INFORMATION GIVEN –
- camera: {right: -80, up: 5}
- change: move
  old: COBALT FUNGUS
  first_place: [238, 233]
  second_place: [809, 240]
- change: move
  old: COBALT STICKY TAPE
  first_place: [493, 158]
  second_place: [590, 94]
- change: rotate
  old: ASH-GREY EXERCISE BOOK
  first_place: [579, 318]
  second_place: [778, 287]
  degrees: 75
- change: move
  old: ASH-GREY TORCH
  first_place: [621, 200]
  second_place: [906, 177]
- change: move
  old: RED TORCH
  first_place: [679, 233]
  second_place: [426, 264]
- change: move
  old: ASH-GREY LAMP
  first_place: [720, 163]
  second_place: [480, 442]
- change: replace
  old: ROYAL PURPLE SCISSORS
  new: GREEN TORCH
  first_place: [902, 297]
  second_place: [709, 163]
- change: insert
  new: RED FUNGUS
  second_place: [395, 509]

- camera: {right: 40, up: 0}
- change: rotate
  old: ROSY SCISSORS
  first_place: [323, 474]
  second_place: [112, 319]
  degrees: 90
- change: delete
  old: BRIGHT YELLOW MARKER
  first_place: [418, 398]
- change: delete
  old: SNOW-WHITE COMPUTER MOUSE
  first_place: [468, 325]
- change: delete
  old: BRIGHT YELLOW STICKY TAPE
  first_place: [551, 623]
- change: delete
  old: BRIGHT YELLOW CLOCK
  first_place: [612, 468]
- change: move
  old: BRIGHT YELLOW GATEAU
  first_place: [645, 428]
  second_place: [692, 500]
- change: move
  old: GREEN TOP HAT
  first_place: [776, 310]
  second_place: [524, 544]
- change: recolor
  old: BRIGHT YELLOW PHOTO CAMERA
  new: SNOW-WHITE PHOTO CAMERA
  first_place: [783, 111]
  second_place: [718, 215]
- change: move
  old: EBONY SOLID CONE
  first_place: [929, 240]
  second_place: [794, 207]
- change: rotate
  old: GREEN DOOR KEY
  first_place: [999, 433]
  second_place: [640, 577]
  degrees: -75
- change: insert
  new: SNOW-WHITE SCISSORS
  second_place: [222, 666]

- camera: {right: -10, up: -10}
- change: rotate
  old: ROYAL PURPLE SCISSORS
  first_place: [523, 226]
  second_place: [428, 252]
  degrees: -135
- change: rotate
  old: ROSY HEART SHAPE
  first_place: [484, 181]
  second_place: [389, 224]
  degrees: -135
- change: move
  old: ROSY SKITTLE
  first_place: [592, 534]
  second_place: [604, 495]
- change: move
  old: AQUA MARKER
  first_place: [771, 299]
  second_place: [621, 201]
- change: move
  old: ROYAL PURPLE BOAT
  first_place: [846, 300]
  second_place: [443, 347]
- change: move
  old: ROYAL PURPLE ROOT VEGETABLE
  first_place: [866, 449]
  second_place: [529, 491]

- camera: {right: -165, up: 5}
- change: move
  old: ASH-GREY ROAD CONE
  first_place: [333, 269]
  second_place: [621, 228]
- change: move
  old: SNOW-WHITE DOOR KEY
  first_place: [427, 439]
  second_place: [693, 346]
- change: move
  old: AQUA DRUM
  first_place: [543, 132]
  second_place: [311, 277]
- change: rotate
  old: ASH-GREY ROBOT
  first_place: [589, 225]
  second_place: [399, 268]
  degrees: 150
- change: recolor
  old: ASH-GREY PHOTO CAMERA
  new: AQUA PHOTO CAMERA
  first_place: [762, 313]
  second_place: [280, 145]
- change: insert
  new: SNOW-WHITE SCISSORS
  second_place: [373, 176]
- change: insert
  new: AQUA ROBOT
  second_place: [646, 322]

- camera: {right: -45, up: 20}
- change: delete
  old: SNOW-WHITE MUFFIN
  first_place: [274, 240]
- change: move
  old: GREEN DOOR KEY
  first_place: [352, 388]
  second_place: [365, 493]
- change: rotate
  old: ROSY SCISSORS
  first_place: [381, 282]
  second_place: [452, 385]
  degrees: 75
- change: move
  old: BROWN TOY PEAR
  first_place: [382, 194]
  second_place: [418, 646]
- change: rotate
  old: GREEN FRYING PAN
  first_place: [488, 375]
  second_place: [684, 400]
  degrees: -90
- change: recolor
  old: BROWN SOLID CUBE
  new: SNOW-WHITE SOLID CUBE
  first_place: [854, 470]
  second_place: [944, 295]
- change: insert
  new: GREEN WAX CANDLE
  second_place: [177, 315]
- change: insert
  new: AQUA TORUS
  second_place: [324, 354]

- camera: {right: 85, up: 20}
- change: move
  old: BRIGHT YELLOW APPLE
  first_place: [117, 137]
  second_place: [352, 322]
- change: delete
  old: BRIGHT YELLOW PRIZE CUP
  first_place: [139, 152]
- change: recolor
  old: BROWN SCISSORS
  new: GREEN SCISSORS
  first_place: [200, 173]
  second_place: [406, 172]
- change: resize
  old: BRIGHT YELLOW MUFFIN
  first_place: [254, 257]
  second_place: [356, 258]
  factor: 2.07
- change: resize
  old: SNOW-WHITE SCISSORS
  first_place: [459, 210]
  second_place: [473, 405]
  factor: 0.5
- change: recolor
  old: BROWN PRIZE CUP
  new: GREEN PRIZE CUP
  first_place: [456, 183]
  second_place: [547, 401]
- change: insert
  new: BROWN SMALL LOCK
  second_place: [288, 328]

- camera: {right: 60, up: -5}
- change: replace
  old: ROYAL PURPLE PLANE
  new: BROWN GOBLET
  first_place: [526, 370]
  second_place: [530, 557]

PROBLEM DETAILS – Once you reach the line with "first_place: [902, 297]" in the data above, copy it and every line after it exactly, up to and including the line with "new: RED FUNGUS".

RESULT OF THE EXERCISE –
  first_place: [902, 297]
  second_place: [709, 163]
- change: insert
  new: RED FUNGUS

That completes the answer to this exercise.